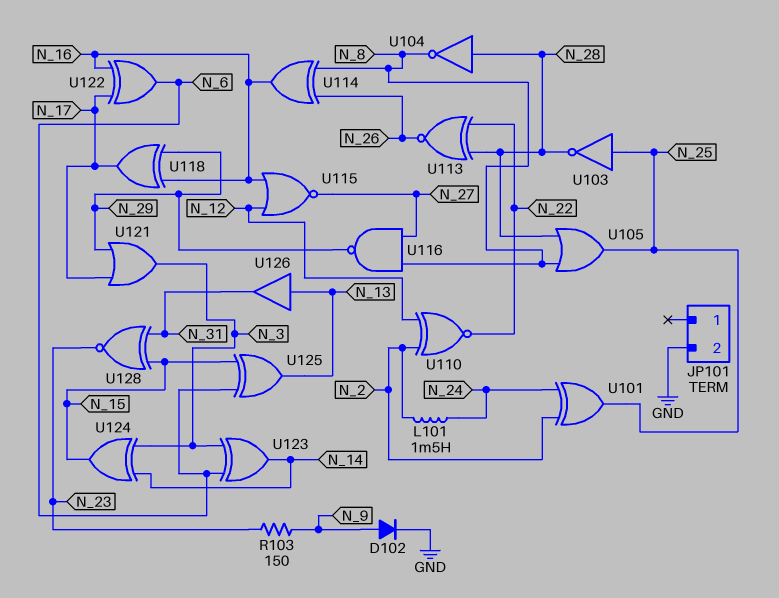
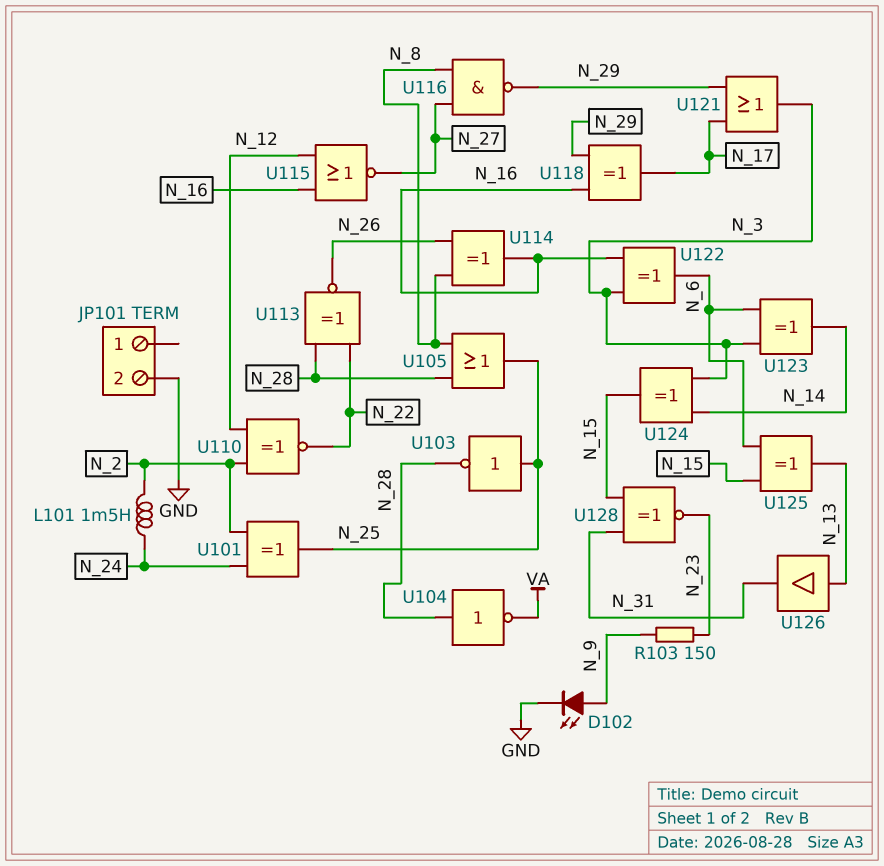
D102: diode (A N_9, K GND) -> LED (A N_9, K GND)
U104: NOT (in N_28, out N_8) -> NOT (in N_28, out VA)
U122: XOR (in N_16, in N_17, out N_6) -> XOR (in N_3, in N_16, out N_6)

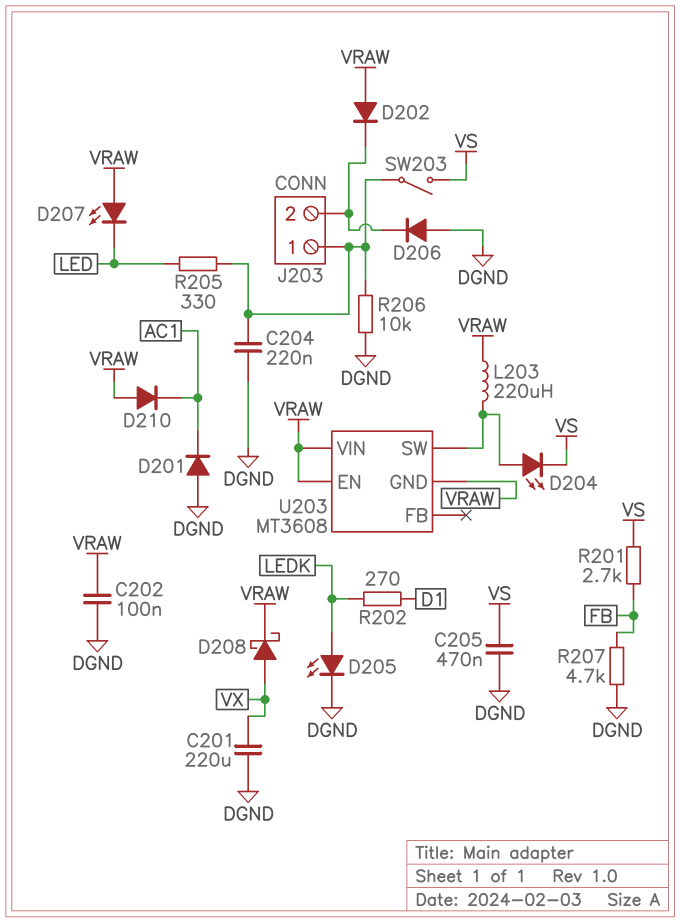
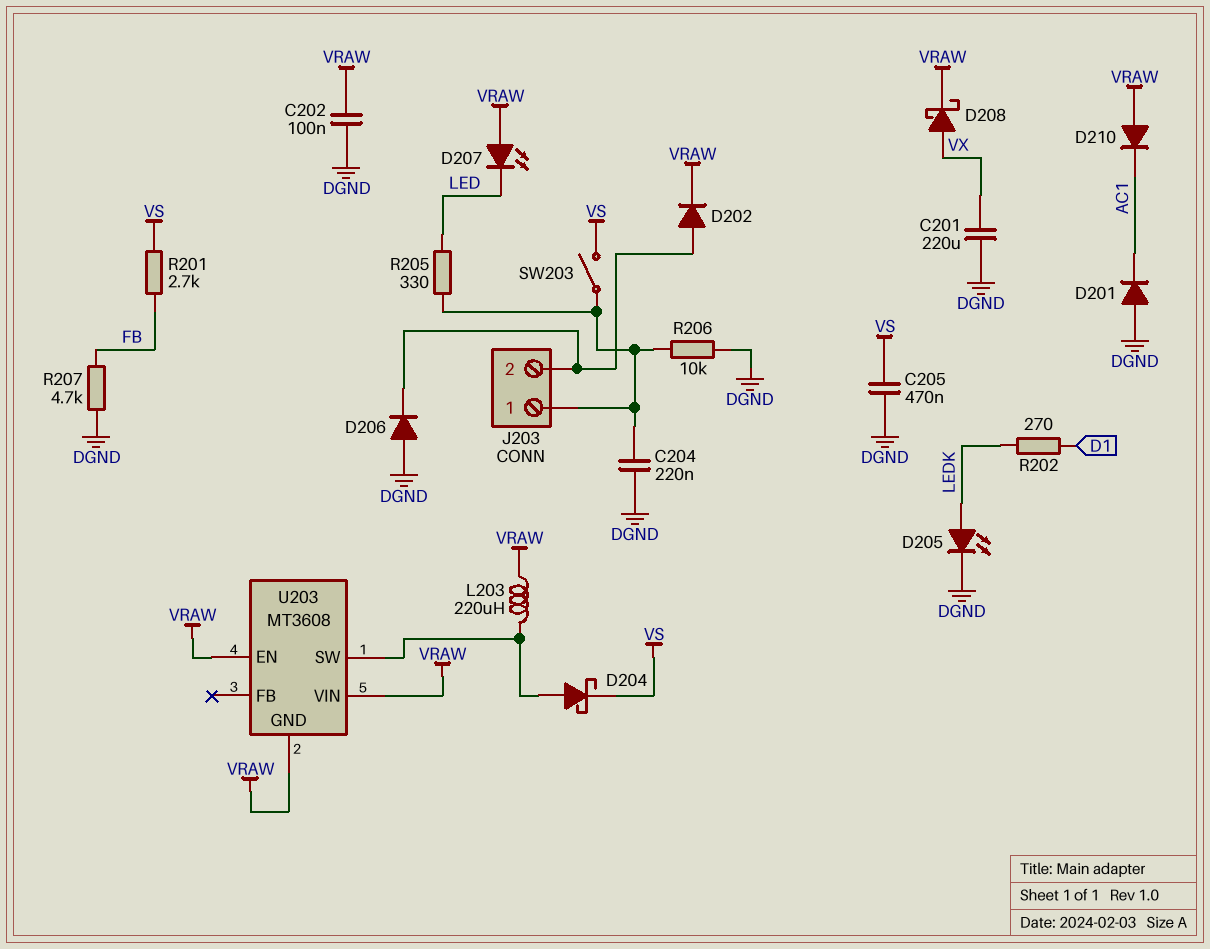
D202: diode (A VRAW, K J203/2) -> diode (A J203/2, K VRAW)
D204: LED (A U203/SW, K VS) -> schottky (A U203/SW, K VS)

▬▬▬▬▬▬

**PROMPT:**
What is needed is each line from the records with the word "diode" in it.

**THE ANSWER:**
D102: diode (A N_9, K GND) -> LED (A N_9, K GND)
D202: diode (A VRAW, K J203/2) -> diode (A J203/2, K VRAW)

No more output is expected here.